## INFORMATION SHOWN
↓↓↓
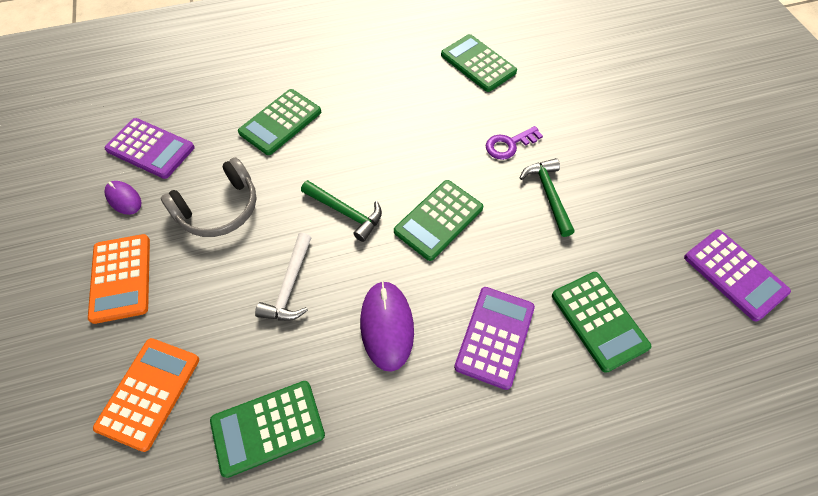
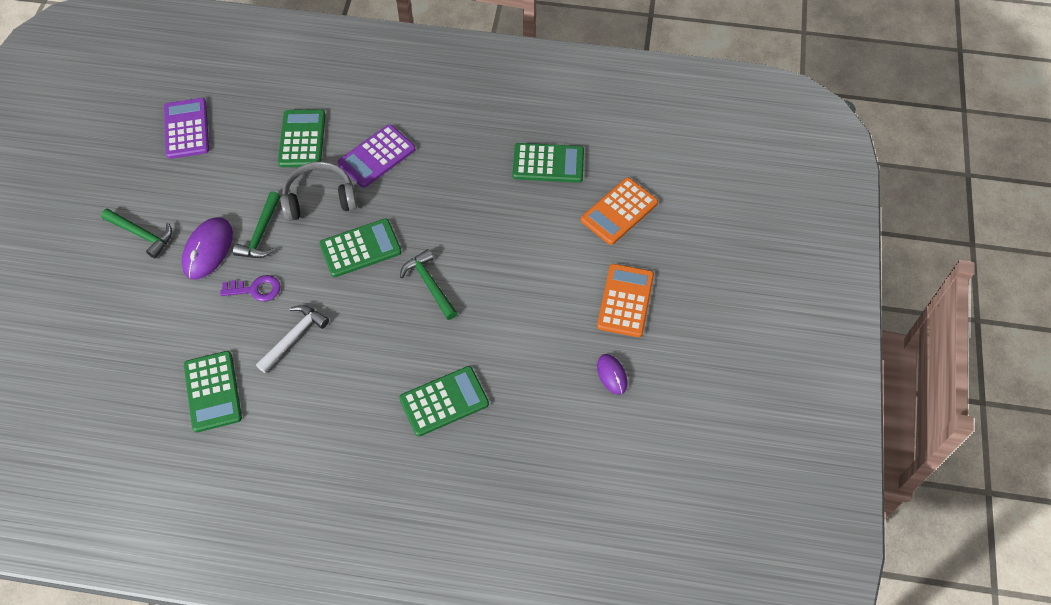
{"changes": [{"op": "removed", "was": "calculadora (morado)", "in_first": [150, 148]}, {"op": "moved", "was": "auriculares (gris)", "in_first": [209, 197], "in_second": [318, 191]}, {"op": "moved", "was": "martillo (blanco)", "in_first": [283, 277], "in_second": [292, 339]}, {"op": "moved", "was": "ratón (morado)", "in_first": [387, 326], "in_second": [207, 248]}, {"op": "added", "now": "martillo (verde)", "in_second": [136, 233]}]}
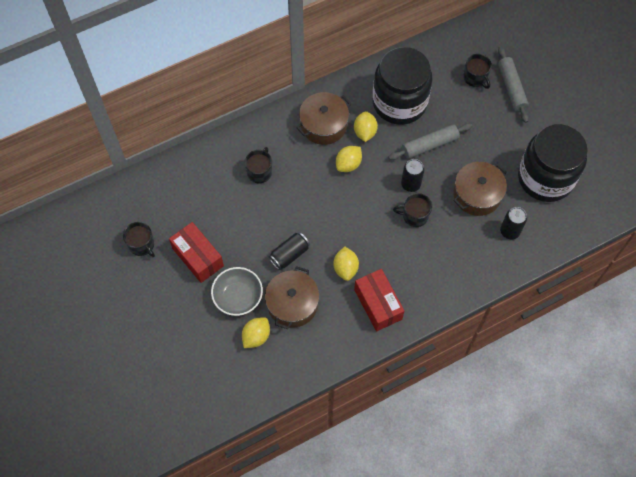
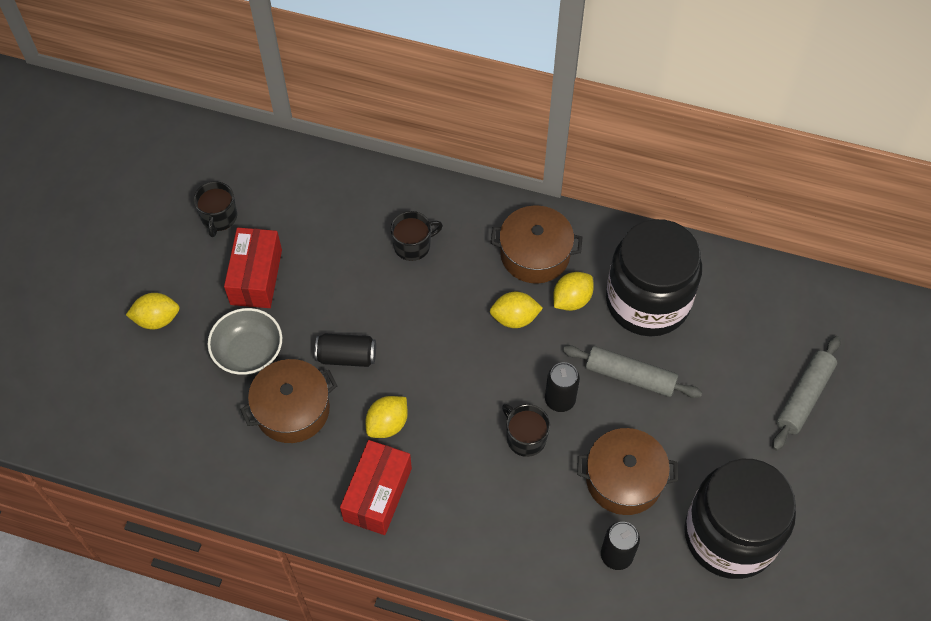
{"changes": [{"op": "moved", "was": "limón (amarillo)", "in_first": [256, 332], "in_second": [153, 311]}, {"op": "removed", "was": "taza (negro)", "in_first": [477, 71]}]}
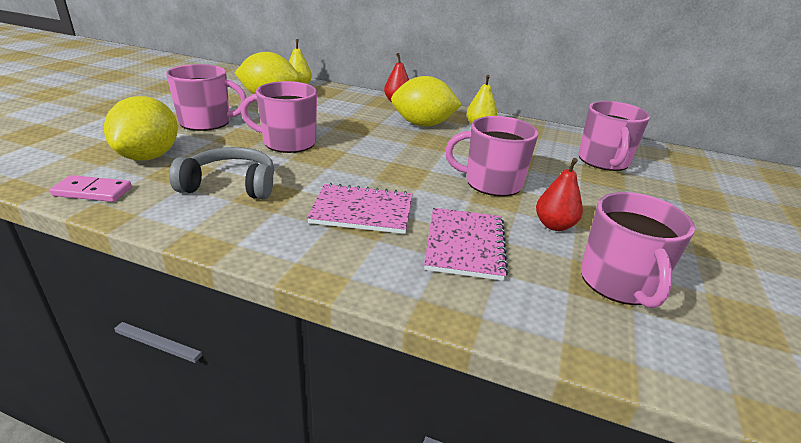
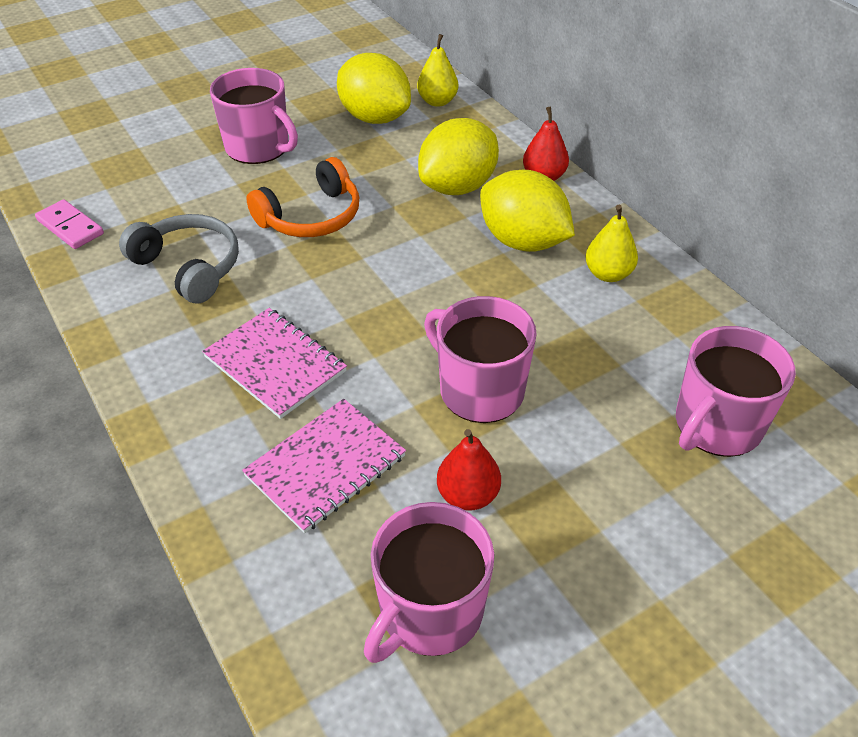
{"changes": [{"op": "moved", "was": "limón (amarillo)", "in_first": [141, 128], "in_second": [458, 156]}, {"op": "replaced", "was": "taza (rosa)", "now": "auriculares (naranja)", "in_first": [279, 117], "in_second": [302, 197]}]}
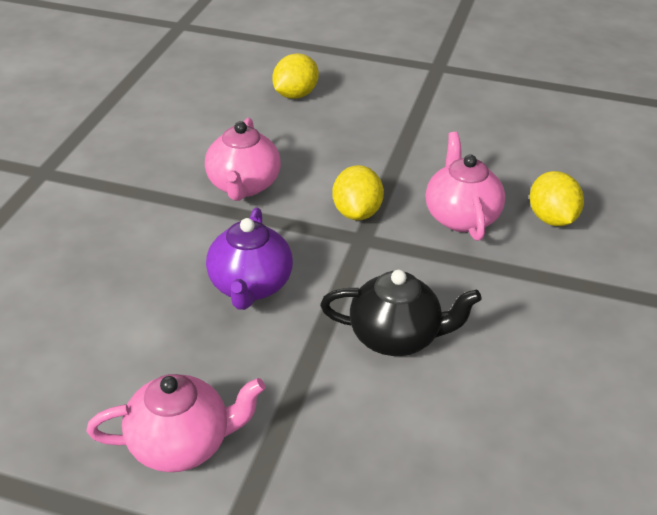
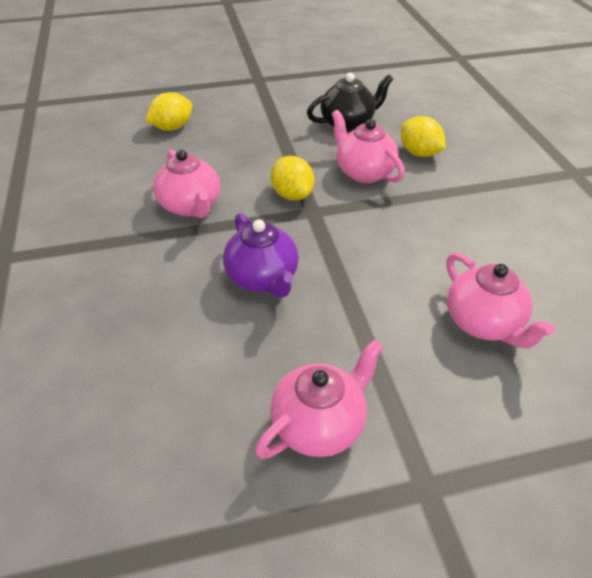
{"changes": [{"op": "turned", "was": "limón (amarillo)", "in_first": [295, 76], "in_second": [168, 111], "clockwise": 45}, {"op": "moved", "was": "tetera (negro)", "in_first": [401, 313], "in_second": [350, 102]}, {"op": "added", "now": "tetera (rosa)", "in_second": [500, 300]}]}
↑↑↑
## WHAT YOU WILL DO
Transcribe all of the listing precisely. The images stay out of it.

## ANSWER TO THIS EXERCISE
{"changes": [{"op": "removed", "was": "calculadora (morado)", "in_first": [150, 148]}, {"op": "moved", "was": "auriculares (gris)", "in_first": [209, 197], "in_second": [318, 191]}, {"op": "moved", "was": "martillo (blanco)", "in_first": [283, 277], "in_second": [292, 339]}, {"op": "moved", "was": "ratón (morado)", "in_first": [387, 326], "in_second": [207, 248]}, {"op": "added", "now": "martillo (verde)", "in_second": [136, 233]}]}
{"changes": [{"op": "moved", "was": "limón (amarillo)", "in_first": [256, 332], "in_second": [153, 311]}, {"op": "removed", "was": "taza (negro)", "in_first": [477, 71]}]}
{"changes": [{"op": "moved", "was": "limón (amarillo)", "in_first": [141, 128], "in_second": [458, 156]}, {"op": "replaced", "was": "taza (rosa)", "now": "auriculares (naranja)", "in_first": [279, 117], "in_second": [302, 197]}]}
{"changes": [{"op": "turned", "was": "limón (amarillo)", "in_first": [295, 76], "in_second": [168, 111], "clockwise": 45}, {"op": "moved", "was": "tetera (negro)", "in_first": [401, 313], "in_second": [350, 102]}, {"op": "added", "now": "tetera (rosa)", "in_second": [500, 300]}]}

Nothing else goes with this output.